Goal of the exercise → Copy the material below word for word, starting at the line that contains "In fact, white" and continuing through the last line of the material.

Excerpted data →
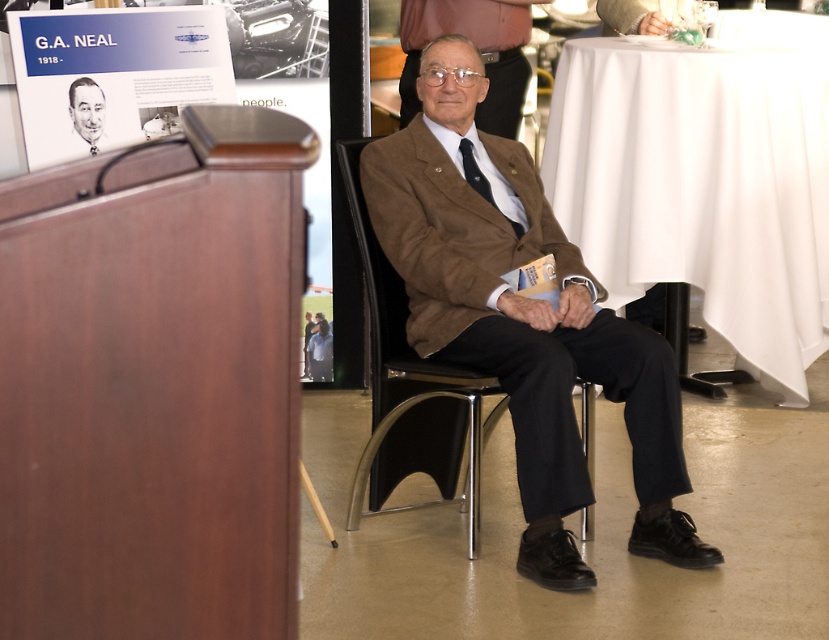
Can you confirm if black plastic chair at center is thinner than matte black portrait at upper left?

In fact, black plastic chair at center might be wider than matte black portrait at upper left.

Who is more distant from viewer, [430,408] or [93,144]?

The point [430,408] is more distant.

What are the coordinates of `black plastic chair at center` in the screenshot? It's located at (410, 387).

Identify the location of black plastic chair at center. (410, 387).

Who is positioned more to the right, white cloth at right or matte black portrait at upper left?

Positioned to the right is white cloth at right.

What do you see at coordinates (703, 180) in the screenshot?
I see `white cloth at right` at bounding box center [703, 180].

Where is `white cloth at right`? The height and width of the screenshot is (640, 829). white cloth at right is located at coordinates (703, 180).

Can you confirm if white cloth at right is taller than brown woolen suit at center?

In fact, white cloth at right may be shorter than brown woolen suit at center.

Which of these two, white cloth at right or brown woolen suit at center, stands taller?

With more height is brown woolen suit at center.

Where is `white cloth at right`? white cloth at right is located at coordinates (703, 180).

Answer box →
In fact, white cloth at right may be shorter than brown woolen suit at center.

Which of these two, white cloth at right or brown woolen suit at center, stands taller?

With more height is brown woolen suit at center.

Where is `white cloth at right`? white cloth at right is located at coordinates (703, 180).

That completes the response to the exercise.